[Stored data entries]
-------------------------

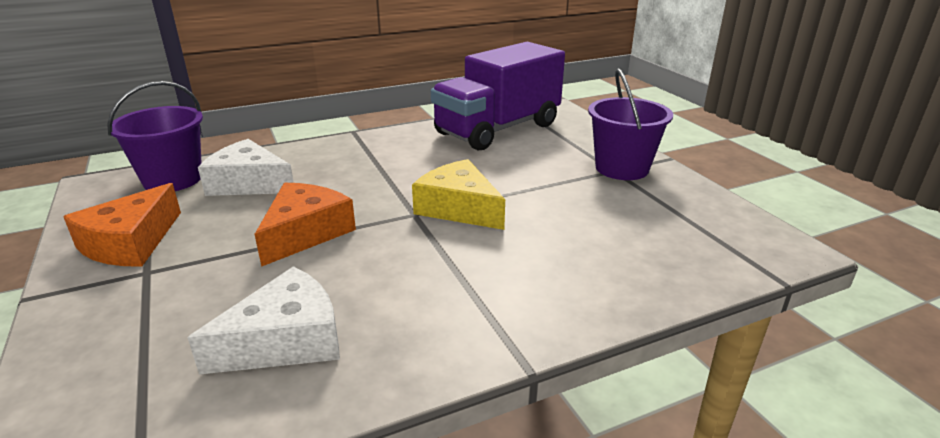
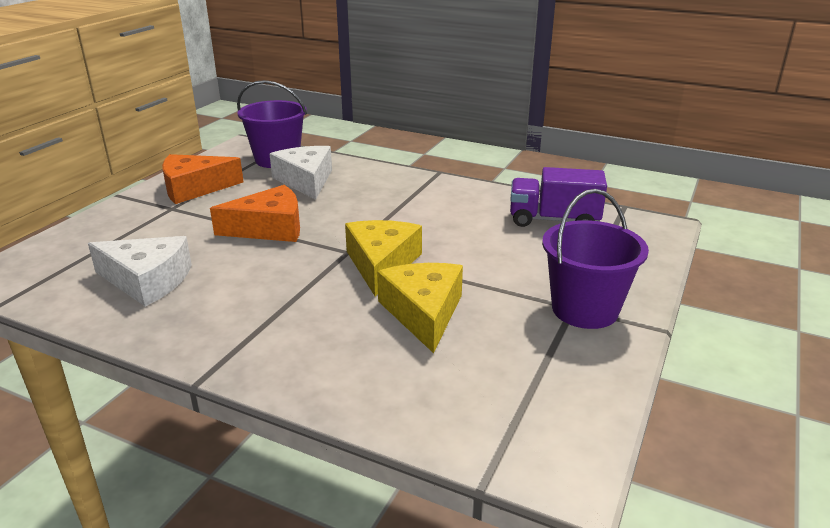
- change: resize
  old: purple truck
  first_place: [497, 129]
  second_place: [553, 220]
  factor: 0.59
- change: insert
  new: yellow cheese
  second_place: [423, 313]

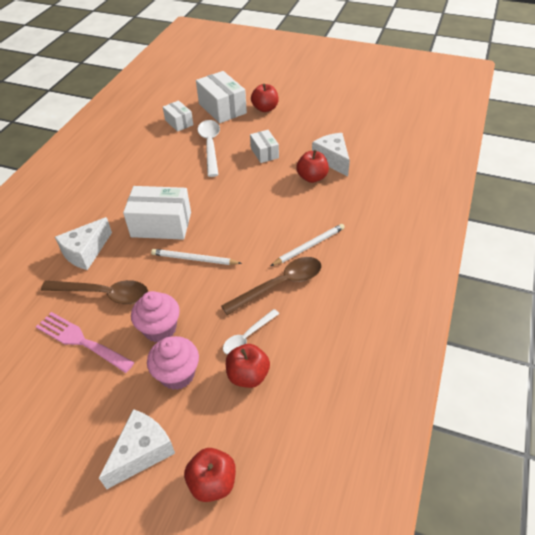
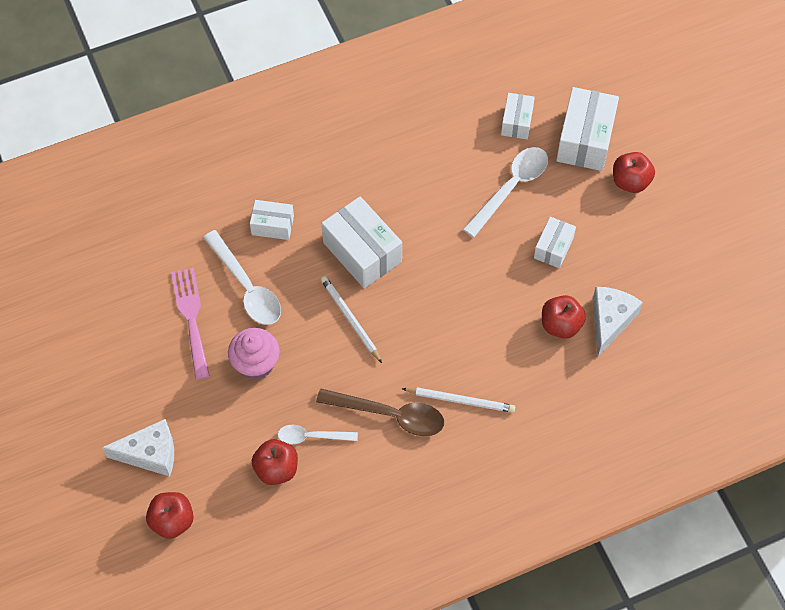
- change: replace
  old: white cheese
  new: white box
  first_place: [86, 252]
  second_place: [272, 225]
- change: recolor
  old: brown spoon
  new: white spoon
  first_place: [104, 294]
  second_place: [246, 287]
- change: delete
  old: pink cupcake
  first_place: [177, 374]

-------------------------

WHAT THE EXERCISE ASKS: Leave out the pictures, and retype exactly the lines from the one containing "- change: insert" through the final line of the data.

RESPONSE TO THE EXERCISE:
- change: insert
  new: yellow cheese
  second_place: [423, 313]

- change: replace
  old: white cheese
  new: white box
  first_place: [86, 252]
  second_place: [272, 225]
- change: recolor
  old: brown spoon
  new: white spoon
  first_place: [104, 294]
  second_place: [246, 287]
- change: delete
  old: pink cupcake
  first_place: [177, 374]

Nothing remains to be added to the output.